(Records from a data source)
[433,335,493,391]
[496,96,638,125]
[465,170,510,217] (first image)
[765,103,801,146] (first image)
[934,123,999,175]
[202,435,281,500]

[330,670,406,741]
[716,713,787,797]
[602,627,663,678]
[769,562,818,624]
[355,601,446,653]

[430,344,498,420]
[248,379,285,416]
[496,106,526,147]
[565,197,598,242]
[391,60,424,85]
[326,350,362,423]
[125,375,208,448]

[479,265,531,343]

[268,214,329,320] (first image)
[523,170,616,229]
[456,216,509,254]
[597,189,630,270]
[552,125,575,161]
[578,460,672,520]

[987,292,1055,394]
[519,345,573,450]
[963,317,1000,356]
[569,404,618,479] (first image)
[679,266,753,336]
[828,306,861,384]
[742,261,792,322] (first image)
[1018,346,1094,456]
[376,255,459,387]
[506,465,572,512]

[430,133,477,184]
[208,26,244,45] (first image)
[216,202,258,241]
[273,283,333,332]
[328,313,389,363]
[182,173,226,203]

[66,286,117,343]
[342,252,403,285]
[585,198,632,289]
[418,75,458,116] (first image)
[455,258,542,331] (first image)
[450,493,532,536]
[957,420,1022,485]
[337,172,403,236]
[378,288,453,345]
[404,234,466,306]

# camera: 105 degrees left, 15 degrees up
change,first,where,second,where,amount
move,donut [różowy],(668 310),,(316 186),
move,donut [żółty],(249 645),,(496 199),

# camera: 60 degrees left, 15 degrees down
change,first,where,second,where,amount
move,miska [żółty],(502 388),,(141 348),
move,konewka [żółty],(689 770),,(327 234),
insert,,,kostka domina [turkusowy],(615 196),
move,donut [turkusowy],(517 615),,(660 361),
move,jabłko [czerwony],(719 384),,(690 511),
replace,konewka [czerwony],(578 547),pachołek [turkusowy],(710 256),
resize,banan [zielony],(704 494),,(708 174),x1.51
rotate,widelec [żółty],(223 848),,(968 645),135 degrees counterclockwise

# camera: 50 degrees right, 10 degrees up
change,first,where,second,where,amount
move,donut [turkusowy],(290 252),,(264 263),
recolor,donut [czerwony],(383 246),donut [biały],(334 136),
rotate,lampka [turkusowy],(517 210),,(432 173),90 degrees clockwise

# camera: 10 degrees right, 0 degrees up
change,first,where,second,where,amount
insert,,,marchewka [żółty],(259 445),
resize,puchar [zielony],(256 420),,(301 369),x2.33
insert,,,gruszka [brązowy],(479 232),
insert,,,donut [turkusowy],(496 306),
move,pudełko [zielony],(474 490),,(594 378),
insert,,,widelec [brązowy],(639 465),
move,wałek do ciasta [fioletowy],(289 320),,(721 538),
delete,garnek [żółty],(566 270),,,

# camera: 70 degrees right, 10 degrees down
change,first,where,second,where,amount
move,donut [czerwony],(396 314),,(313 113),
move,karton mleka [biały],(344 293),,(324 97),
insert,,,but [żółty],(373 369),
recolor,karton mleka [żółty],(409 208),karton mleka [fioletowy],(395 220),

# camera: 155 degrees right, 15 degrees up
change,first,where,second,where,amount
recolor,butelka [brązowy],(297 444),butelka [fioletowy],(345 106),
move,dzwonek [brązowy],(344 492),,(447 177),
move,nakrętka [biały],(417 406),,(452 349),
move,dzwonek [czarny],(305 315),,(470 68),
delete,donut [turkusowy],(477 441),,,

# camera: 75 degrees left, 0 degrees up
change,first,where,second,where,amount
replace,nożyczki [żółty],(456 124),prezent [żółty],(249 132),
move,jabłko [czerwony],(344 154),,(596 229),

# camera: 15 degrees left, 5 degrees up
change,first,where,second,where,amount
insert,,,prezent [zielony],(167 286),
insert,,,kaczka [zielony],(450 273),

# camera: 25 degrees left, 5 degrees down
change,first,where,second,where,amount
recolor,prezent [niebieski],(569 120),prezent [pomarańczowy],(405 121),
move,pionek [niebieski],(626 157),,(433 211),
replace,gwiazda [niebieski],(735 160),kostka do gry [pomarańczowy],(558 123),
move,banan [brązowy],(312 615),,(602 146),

• _WHAT TO PRODUCE_
State how many lines of the data include the word "delete", with nothing else.

• _RESULT OF THE TASK_
2